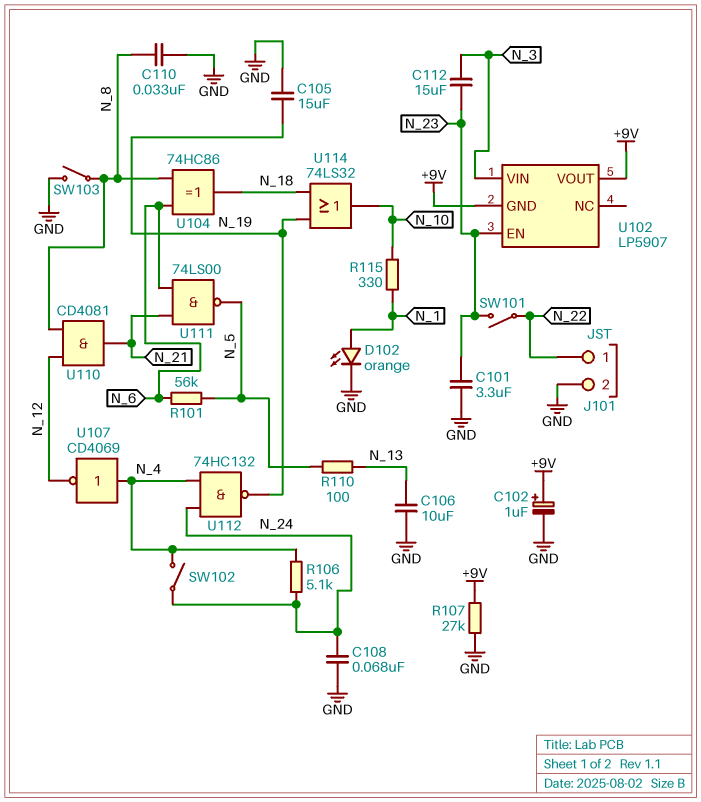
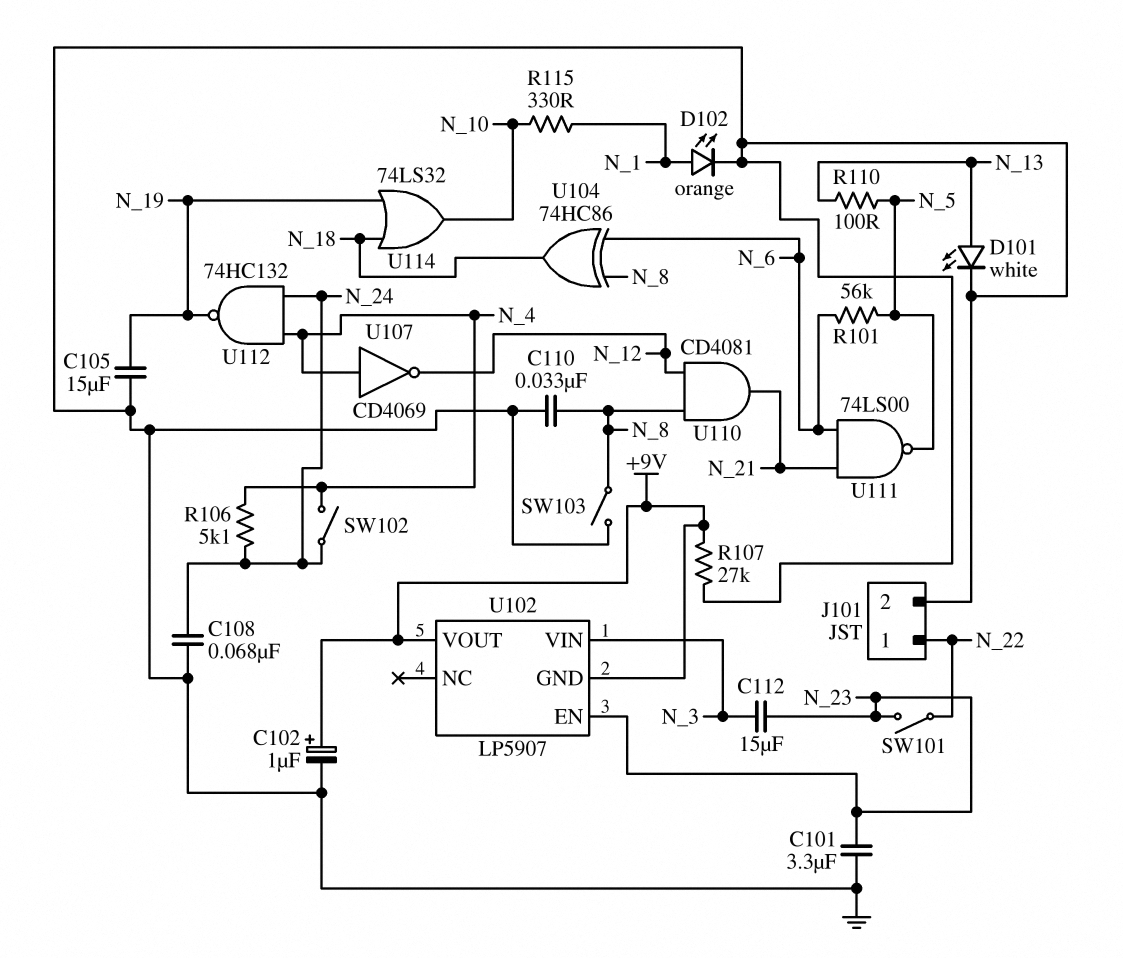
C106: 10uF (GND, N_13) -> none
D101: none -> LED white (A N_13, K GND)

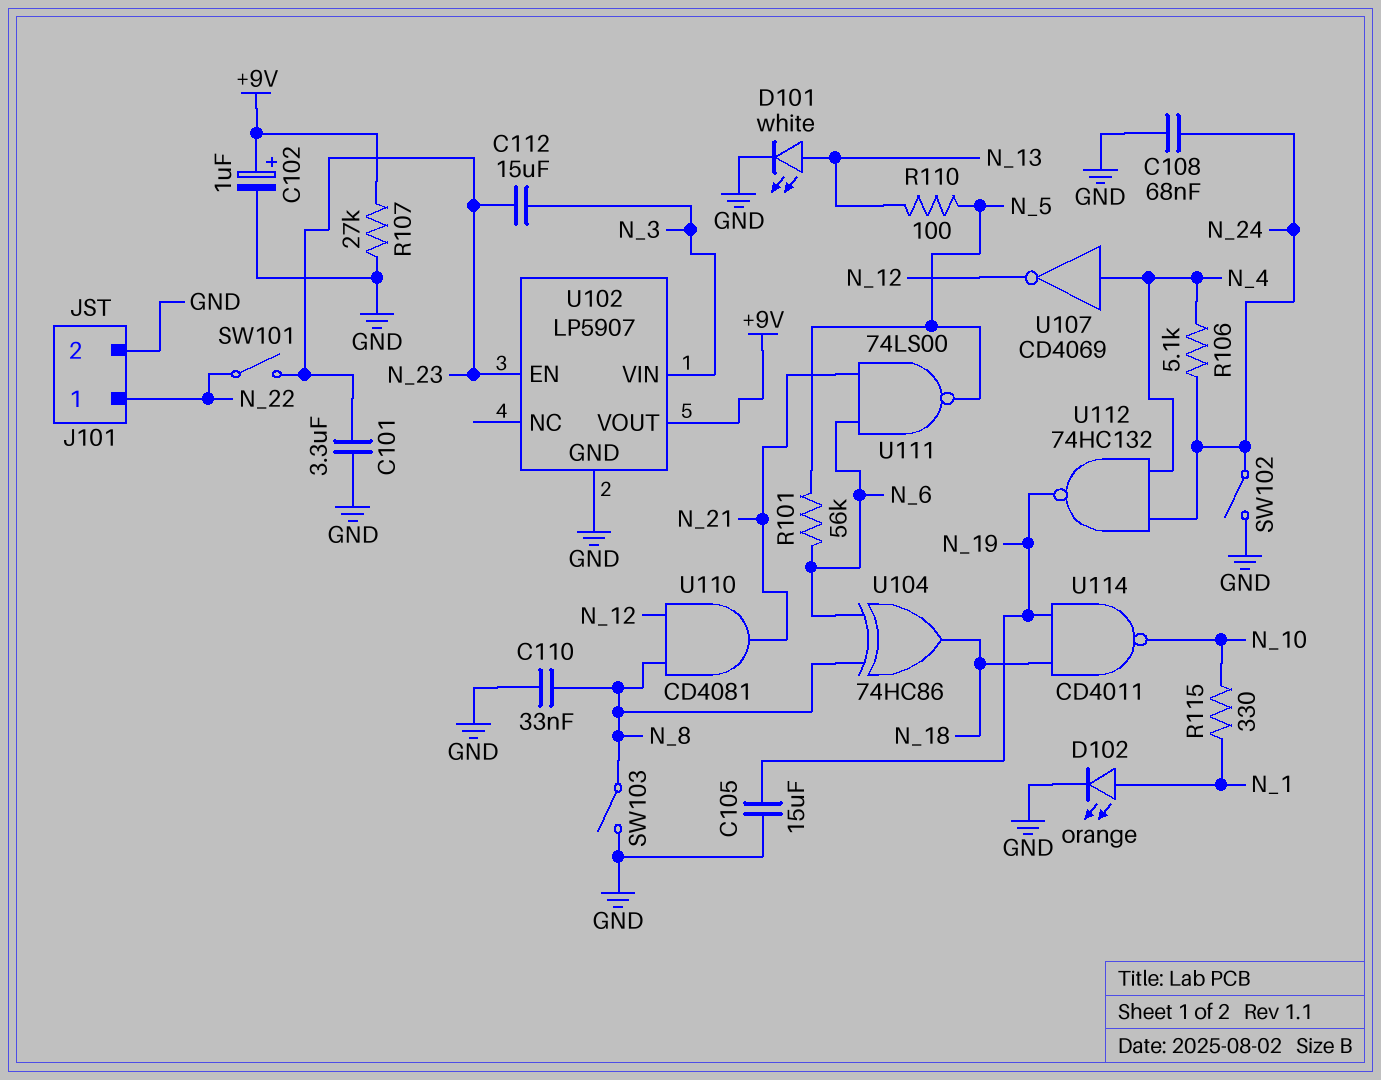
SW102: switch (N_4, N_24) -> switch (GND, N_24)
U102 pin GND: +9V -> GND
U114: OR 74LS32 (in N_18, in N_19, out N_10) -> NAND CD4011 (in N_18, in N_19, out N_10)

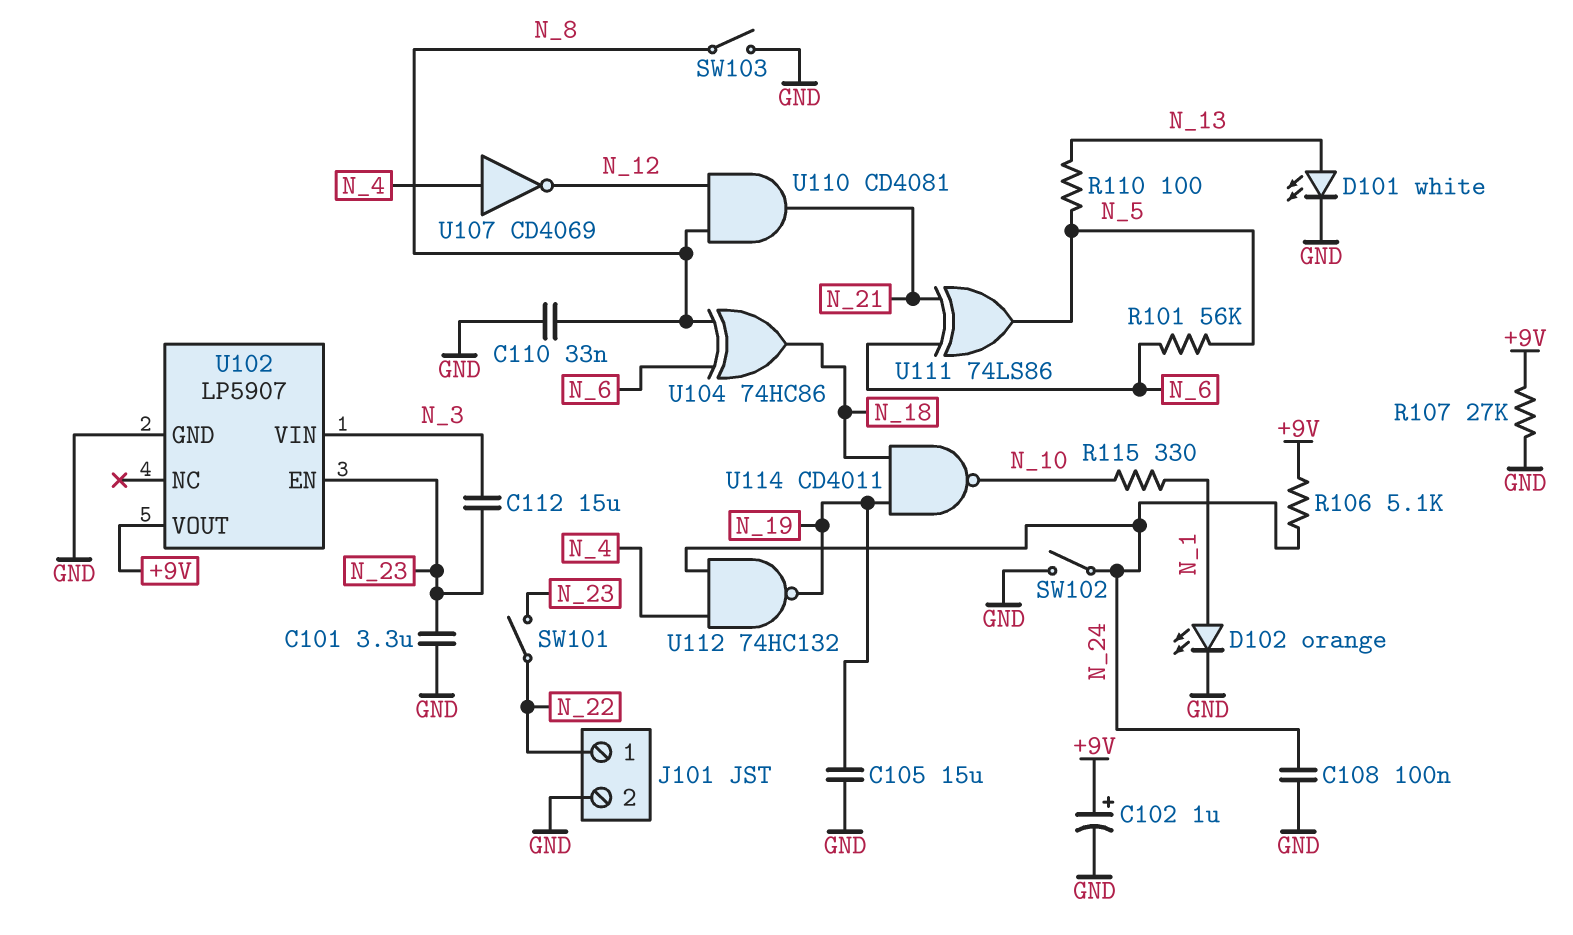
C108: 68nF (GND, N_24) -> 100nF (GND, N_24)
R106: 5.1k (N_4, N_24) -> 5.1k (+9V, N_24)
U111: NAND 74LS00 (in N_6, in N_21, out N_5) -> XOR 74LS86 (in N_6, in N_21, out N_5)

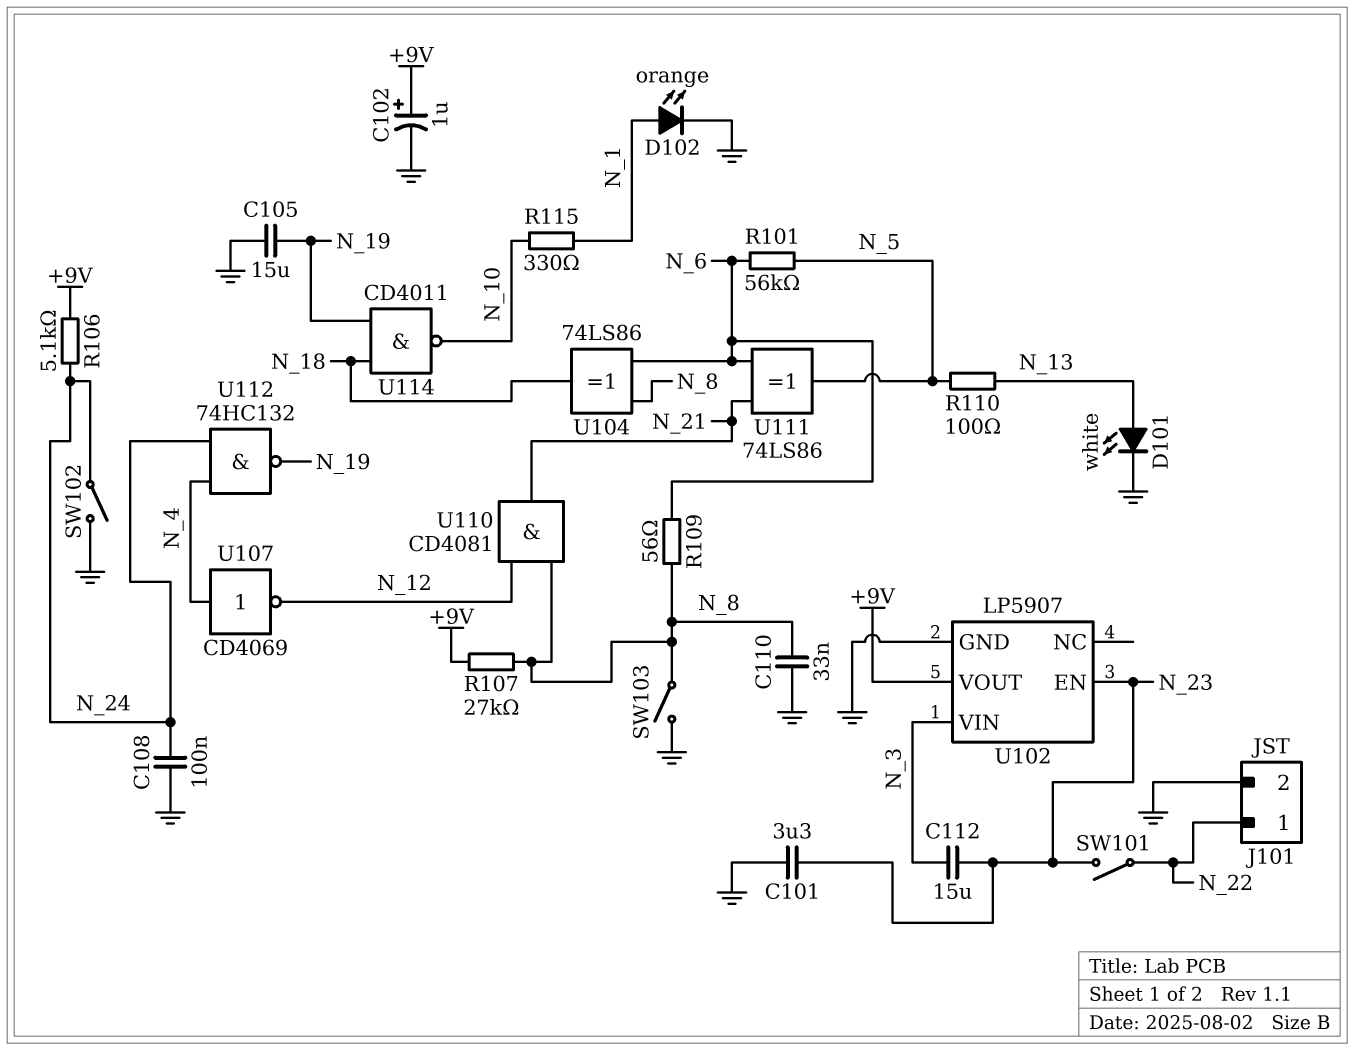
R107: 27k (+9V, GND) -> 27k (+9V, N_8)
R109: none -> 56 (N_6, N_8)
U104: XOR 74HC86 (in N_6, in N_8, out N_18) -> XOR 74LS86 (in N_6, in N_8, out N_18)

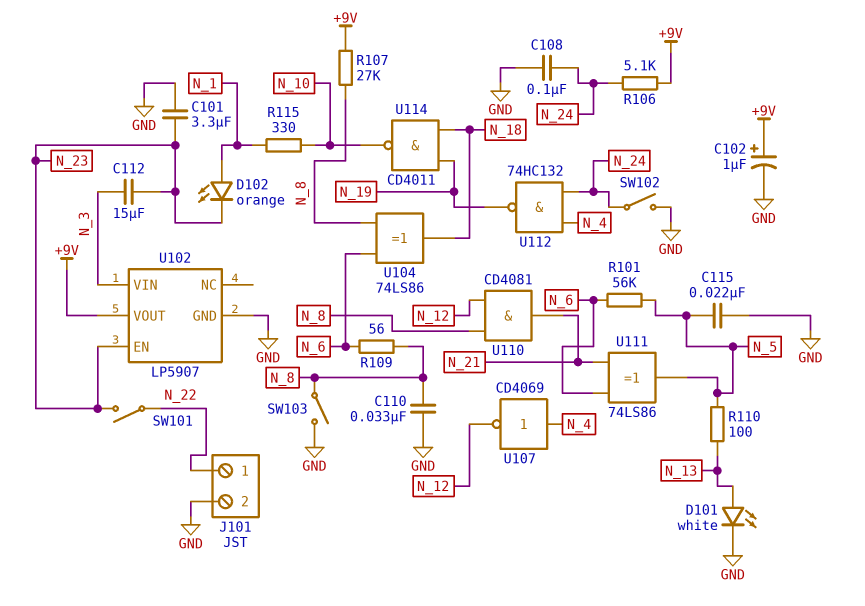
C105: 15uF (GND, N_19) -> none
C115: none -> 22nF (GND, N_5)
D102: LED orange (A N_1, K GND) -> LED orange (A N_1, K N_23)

*-*-*

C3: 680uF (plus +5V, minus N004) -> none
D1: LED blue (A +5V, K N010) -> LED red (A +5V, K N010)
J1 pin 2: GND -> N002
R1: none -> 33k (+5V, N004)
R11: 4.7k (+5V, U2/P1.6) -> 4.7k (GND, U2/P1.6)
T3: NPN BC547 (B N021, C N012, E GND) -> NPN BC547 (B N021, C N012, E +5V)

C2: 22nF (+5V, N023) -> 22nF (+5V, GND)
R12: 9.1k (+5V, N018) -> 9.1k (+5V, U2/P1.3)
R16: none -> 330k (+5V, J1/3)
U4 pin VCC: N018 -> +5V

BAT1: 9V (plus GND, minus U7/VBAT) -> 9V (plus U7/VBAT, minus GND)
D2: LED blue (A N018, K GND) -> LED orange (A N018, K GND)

*-*-*

#### [ABOUT THIS EXERCISE]
Copy out, from the data above, each line where the string "blue" is present.

#### [TASK SOLUTION]
D1: LED blue (A +5V, K N010) -> LED red (A +5V, K N010)
D2: LED blue (A N018, K GND) -> LED orange (A N018, K GND)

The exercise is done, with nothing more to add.